[Object matching data]
○ ○ ○

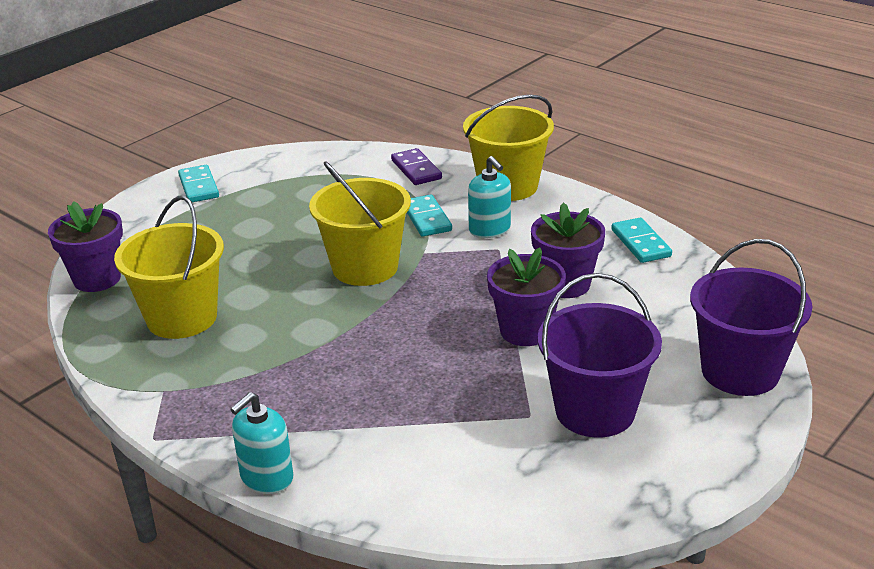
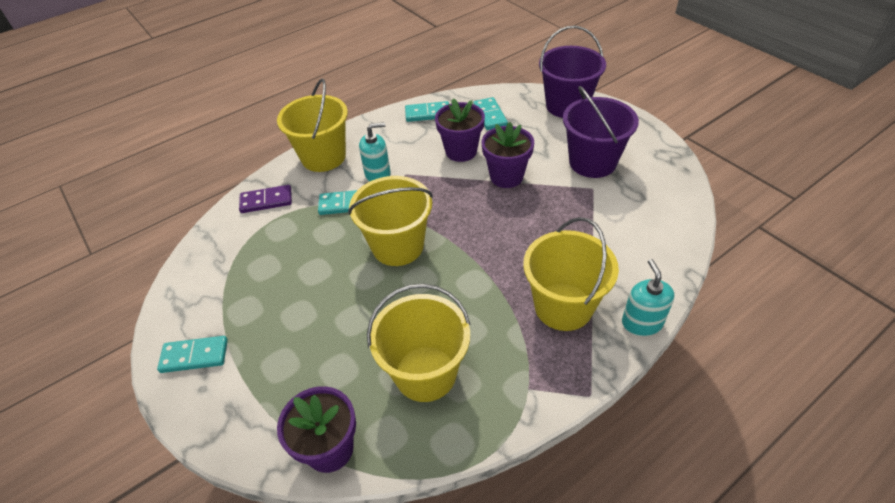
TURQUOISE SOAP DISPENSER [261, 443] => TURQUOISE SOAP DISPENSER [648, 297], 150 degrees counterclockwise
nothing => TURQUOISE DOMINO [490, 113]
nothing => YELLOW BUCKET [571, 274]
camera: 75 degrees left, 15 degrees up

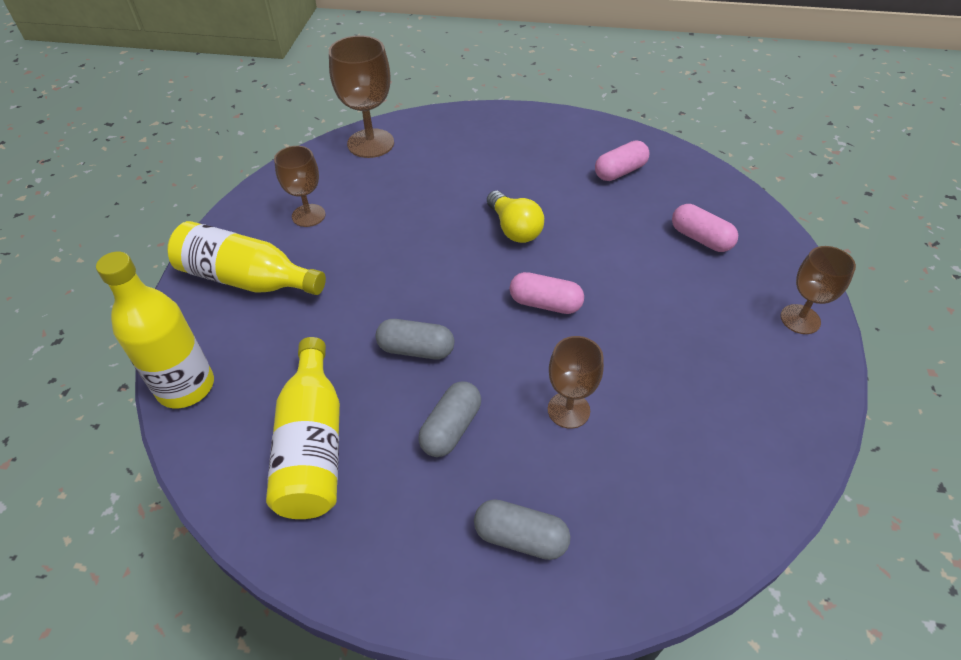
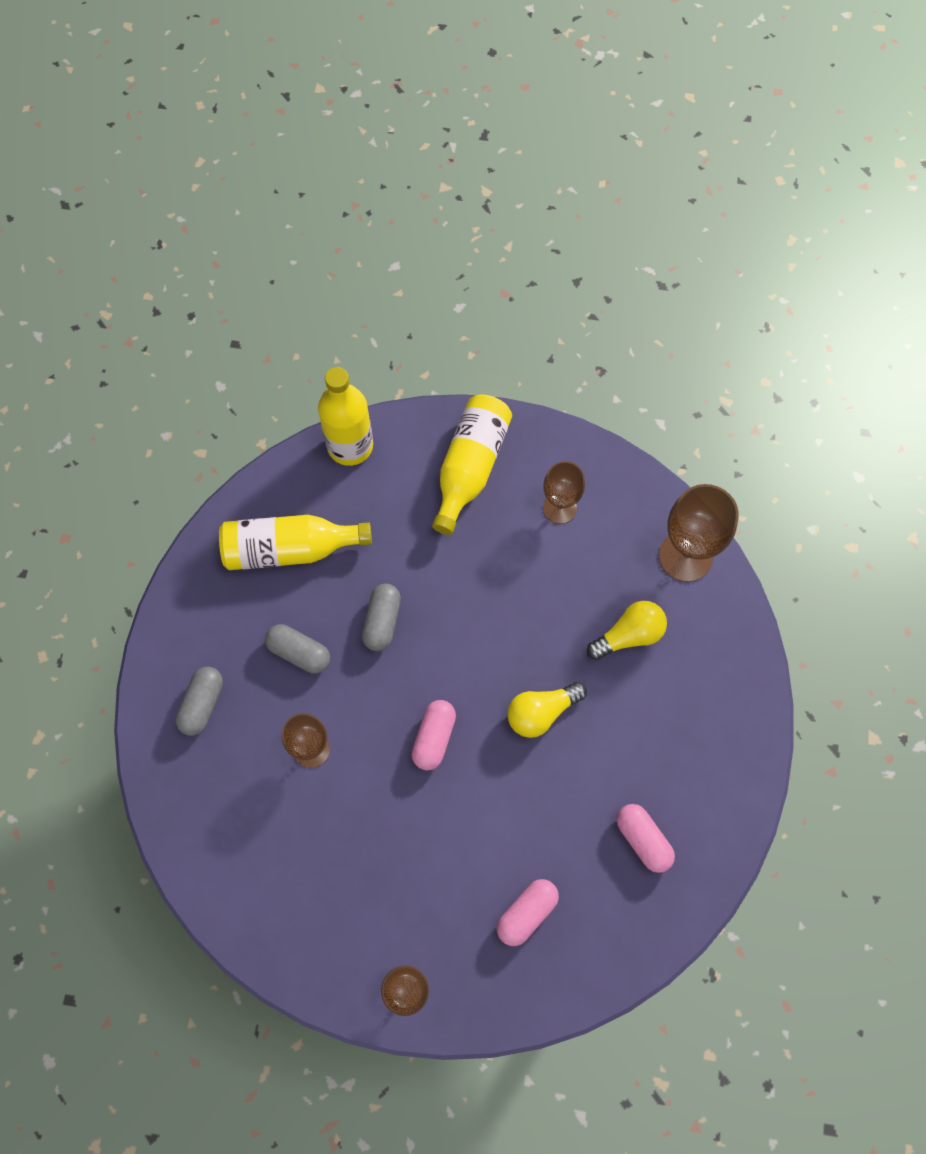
nothing => YELLOW LIGHT BULB [627, 630]
camera: 90 degrees right, 20 degrees up

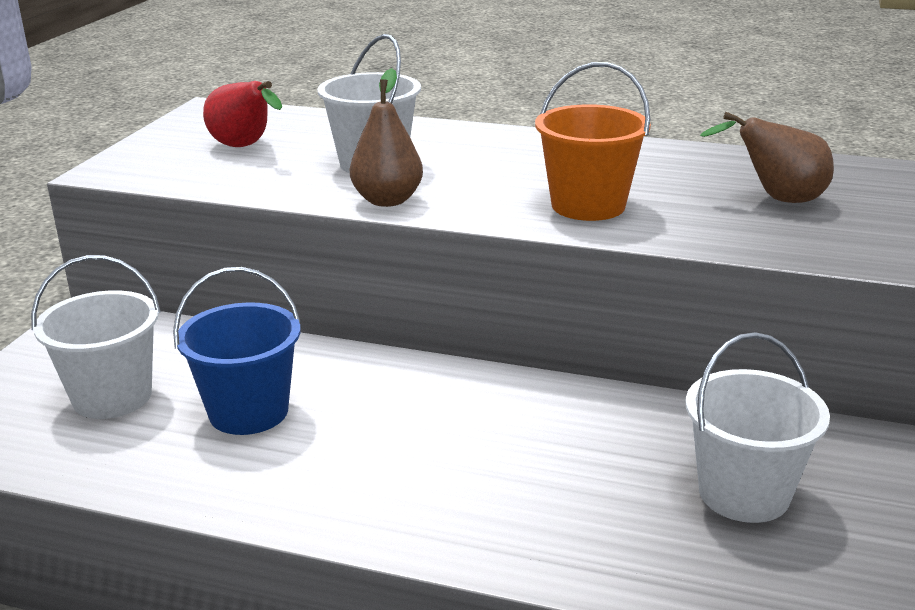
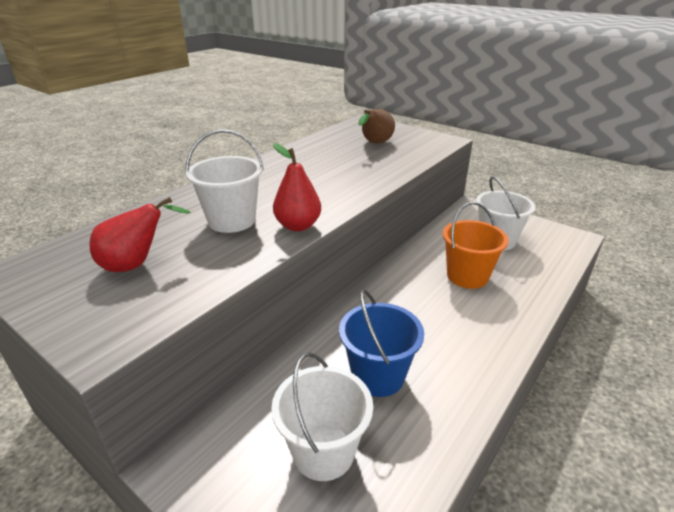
BROWN PEAR [386, 137] => RED PEAR [297, 187]
ORANGE BUCKET [593, 141] => ORANGE BUCKET [476, 245], relocated
camera: 70 degrees left, 5 degrees up

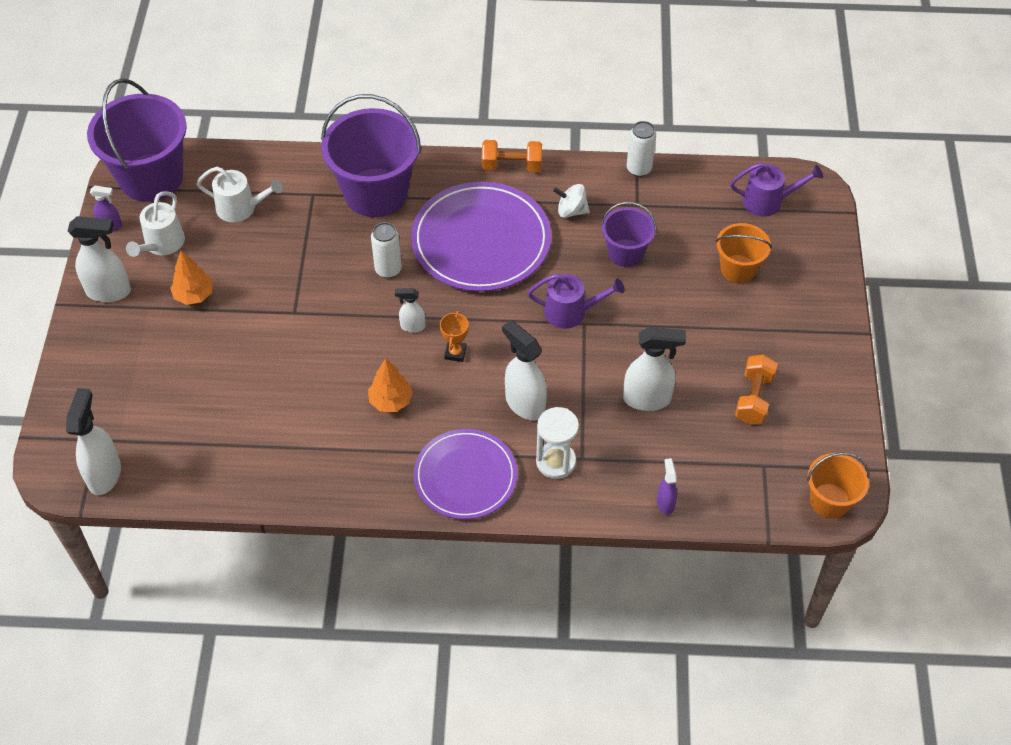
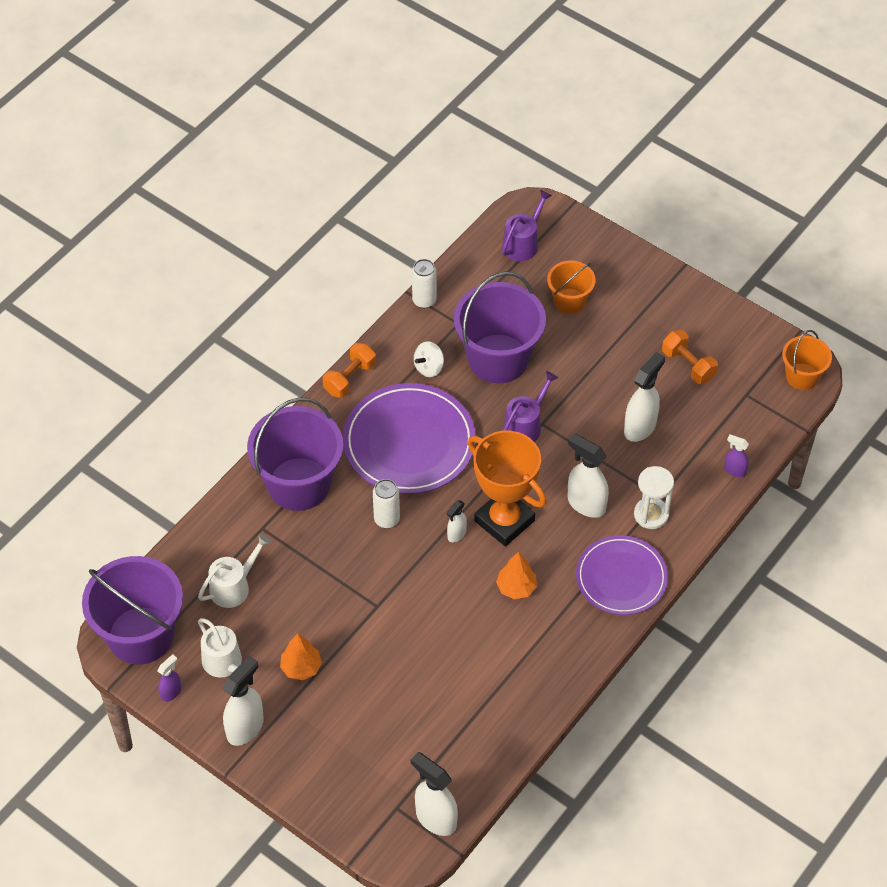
ORANGE TROPHY [454, 336] => ORANGE TROPHY [507, 488], x2.50
WHITE SPRAY BOTTLE [524, 370] => WHITE SPRAY BOTTLE [588, 475], 45 degrees clockwise
PURPLE BUCKET [628, 234] => PURPLE BUCKET [500, 327], x1.86
camera: 55 degrees left, 0 degrees up

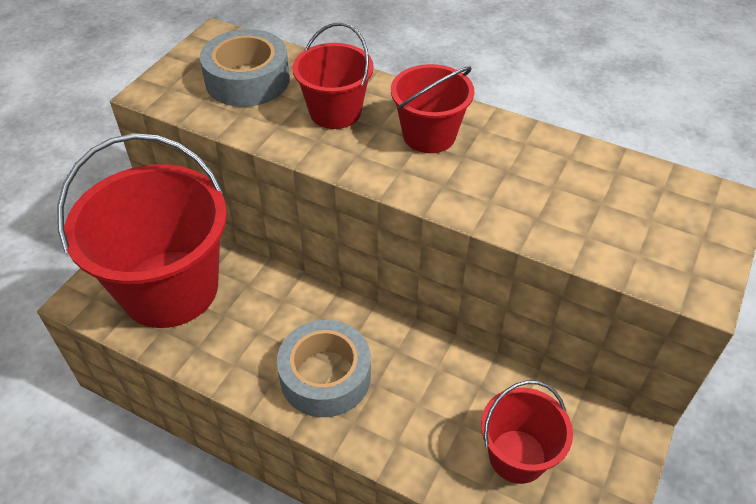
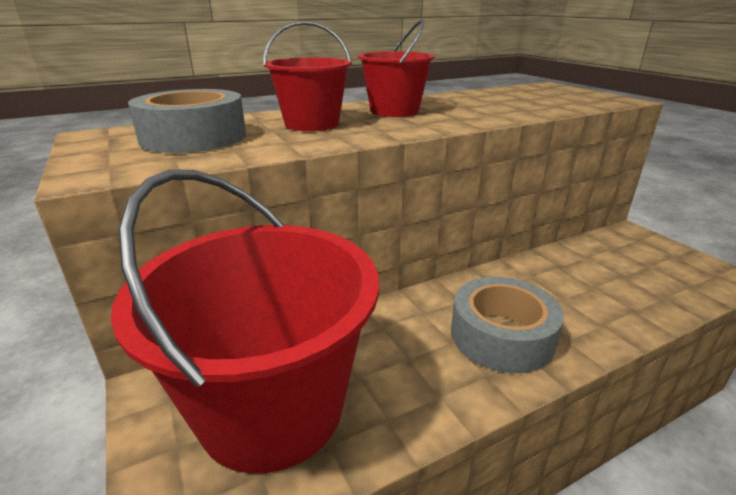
RED BUCKET [527, 432] => nothing
camera: 55 degrees left, 20 degrees down

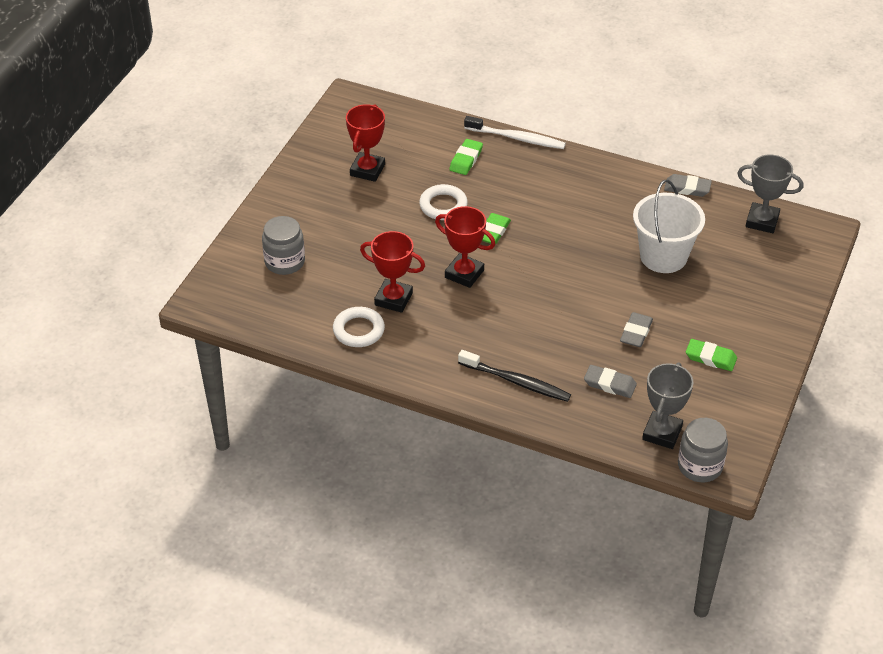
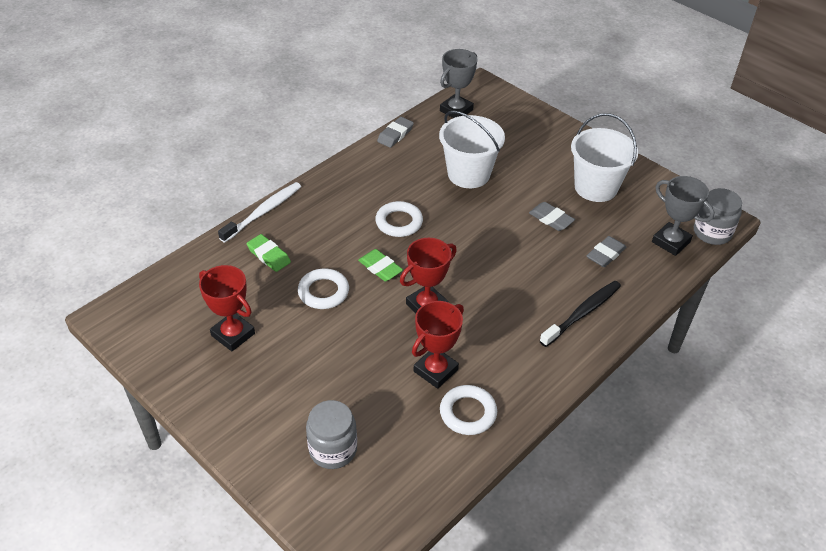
GREEN ERASER [711, 355] => WHITE BUCKET [604, 157]
nothing => WHITE RING [399, 219]
camera: 70 degrees left, 0 degrees up

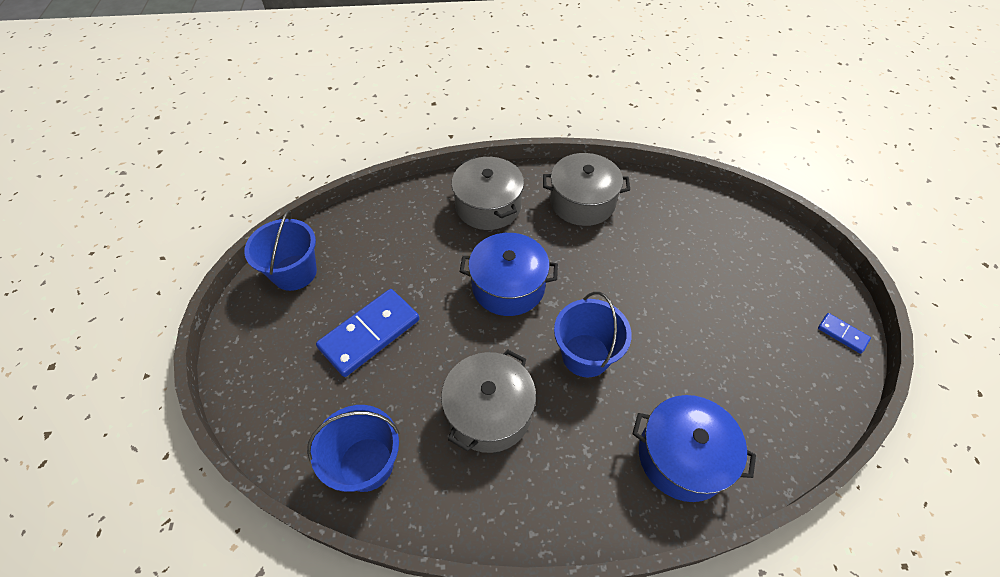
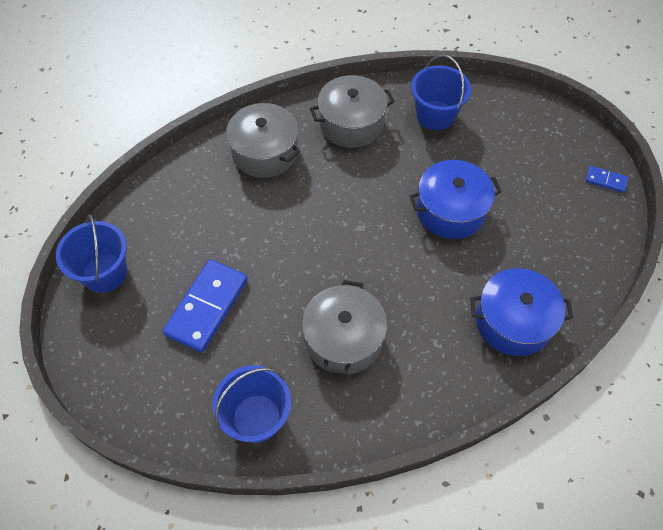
BLUE POT [509, 274] => BLUE POT [456, 199], relocated
BLUE BUCKET [593, 334] => BLUE BUCKET [441, 92], relocated
camera: 20 degrees left, 5 degrees up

○ ○ ○

EXERCISE OBJECTIVE >> Could you repeat each line above exactly as written? Omit the pictures.

REPLY TO THE EXERCISE >>
TURQUOISE SOAP DISPENSER [261, 443] => TURQUOISE SOAP DISPENSER [648, 297], 150 degrees counterclockwise
nothing => TURQUOISE DOMINO [490, 113]
nothing => YELLOW BUCKET [571, 274]
camera: 75 degrees left, 15 degrees up

nothing => YELLOW LIGHT BULB [627, 630]
camera: 90 degrees right, 20 degrees up

BROWN PEAR [386, 137] => RED PEAR [297, 187]
ORANGE BUCKET [593, 141] => ORANGE BUCKET [476, 245], relocated
camera: 70 degrees left, 5 degrees up

ORANGE TROPHY [454, 336] => ORANGE TROPHY [507, 488], x2.50
WHITE SPRAY BOTTLE [524, 370] => WHITE SPRAY BOTTLE [588, 475], 45 degrees clockwise
PURPLE BUCKET [628, 234] => PURPLE BUCKET [500, 327], x1.86
camera: 55 degrees left, 0 degrees up

RED BUCKET [527, 432] => nothing
camera: 55 degrees left, 20 degrees down

GREEN ERASER [711, 355] => WHITE BUCKET [604, 157]
nothing => WHITE RING [399, 219]
camera: 70 degrees left, 0 degrees up

BLUE POT [509, 274] => BLUE POT [456, 199], relocated
BLUE BUCKET [593, 334] => BLUE BUCKET [441, 92], relocated
camera: 20 degrees left, 5 degrees up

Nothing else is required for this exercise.